WORK ORDER: Restate every line of the data word for word, except for the images.

PROVIDED MATERIAL:
────────

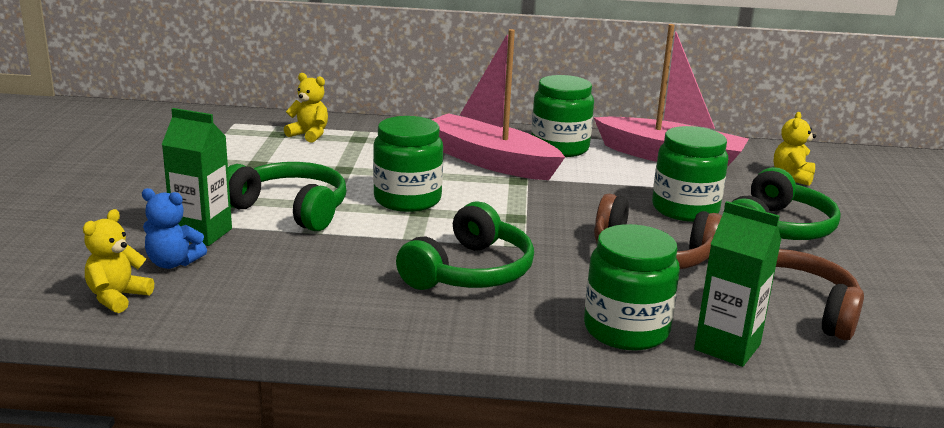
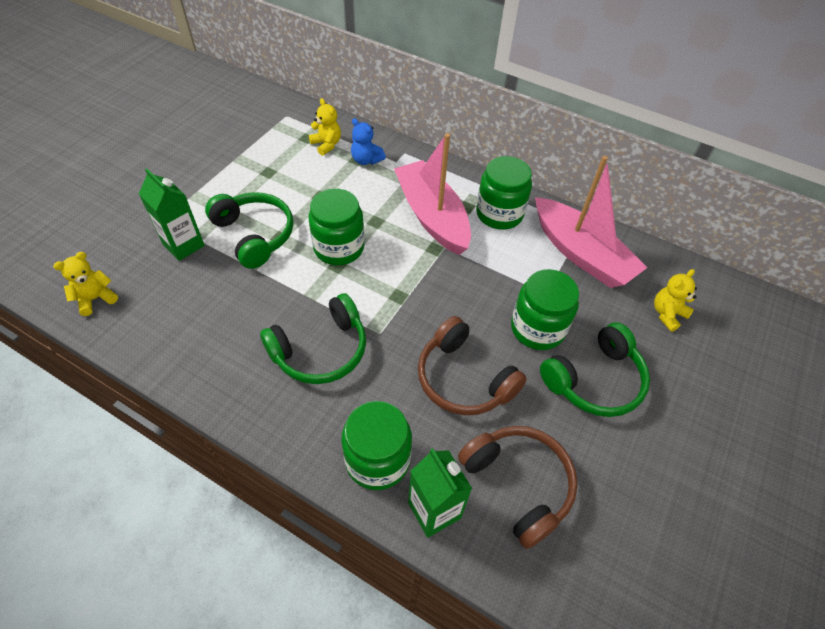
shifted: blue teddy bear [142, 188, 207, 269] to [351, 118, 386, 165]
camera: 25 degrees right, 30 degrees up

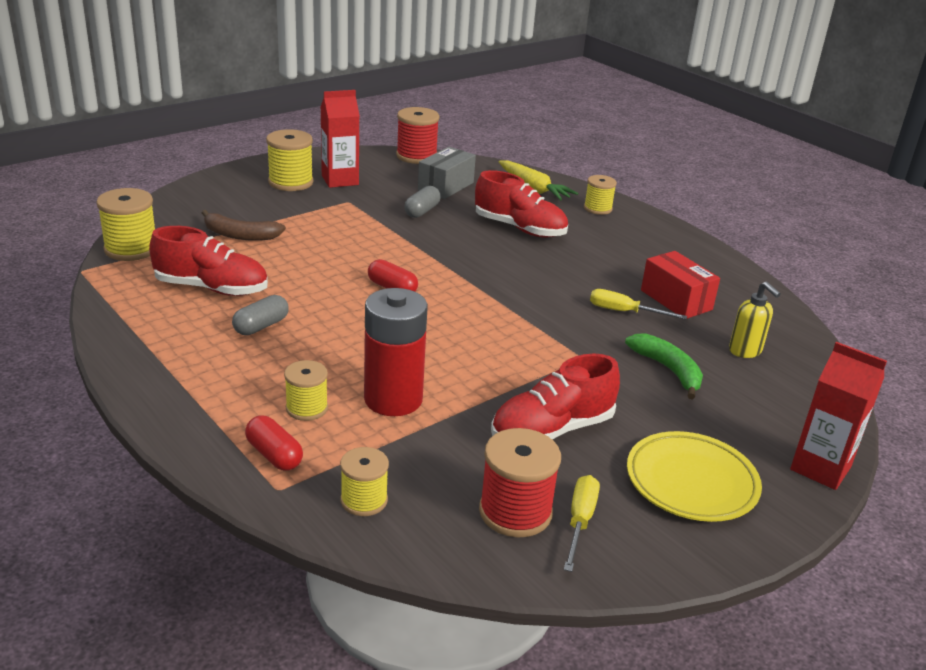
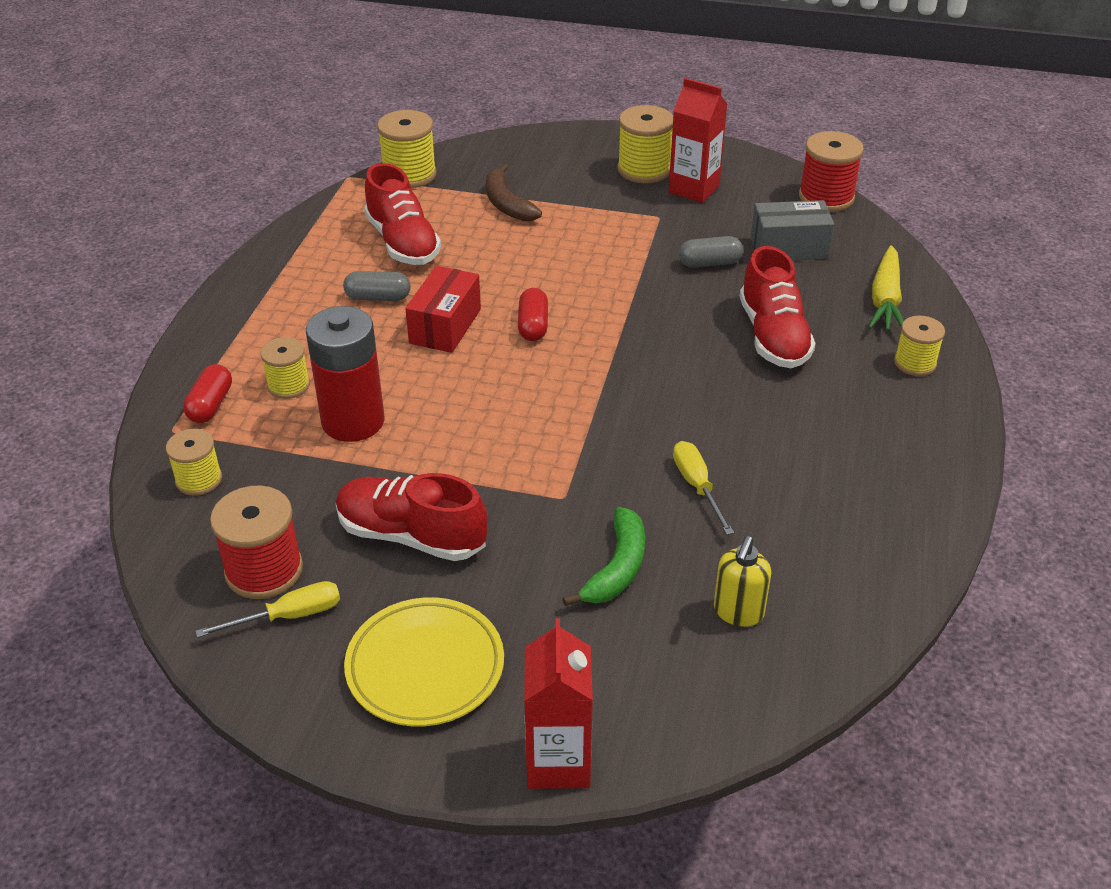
shifted: red box [641, 251, 720, 319] to [405, 266, 481, 353]
camera: 55 degrees right, 10 degrees up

────────

SOLUTION TO THIS TASK:
shifted: blue teddy bear [142, 188, 207, 269] to [351, 118, 386, 165]
camera: 25 degrees right, 30 degrees up

shifted: red box [641, 251, 720, 319] to [405, 266, 481, 353]
camera: 55 degrees right, 10 degrees up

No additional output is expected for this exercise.